Work task |
For each record below, write an exact copy.

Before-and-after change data
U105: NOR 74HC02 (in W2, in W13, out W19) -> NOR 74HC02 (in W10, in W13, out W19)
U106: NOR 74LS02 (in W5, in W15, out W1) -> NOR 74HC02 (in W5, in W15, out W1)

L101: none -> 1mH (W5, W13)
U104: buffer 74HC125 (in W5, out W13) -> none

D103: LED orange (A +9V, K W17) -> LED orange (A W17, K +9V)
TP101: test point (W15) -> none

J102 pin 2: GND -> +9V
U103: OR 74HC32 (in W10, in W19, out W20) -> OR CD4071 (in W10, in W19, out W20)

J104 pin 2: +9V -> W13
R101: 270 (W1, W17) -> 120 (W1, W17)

Problem solution |
U105: NOR 74HC02 (in W2, in W13, out W19) -> NOR 74HC02 (in W10, in W13, out W19)
U106: NOR 74LS02 (in W5, in W15, out W1) -> NOR 74HC02 (in W5, in W15, out W1)

L101: none -> 1mH (W5, W13)
U104: buffer 74HC125 (in W5, out W13) -> none

D103: LED orange (A +9V, K W17) -> LED orange (A W17, K +9V)
TP101: test point (W15) -> none

J102 pin 2: GND -> +9V
U103: OR 74HC32 (in W10, in W19, out W20) -> OR CD4071 (in W10, in W19, out W20)

J104 pin 2: +9V -> W13
R101: 270 (W1, W17) -> 120 (W1, W17)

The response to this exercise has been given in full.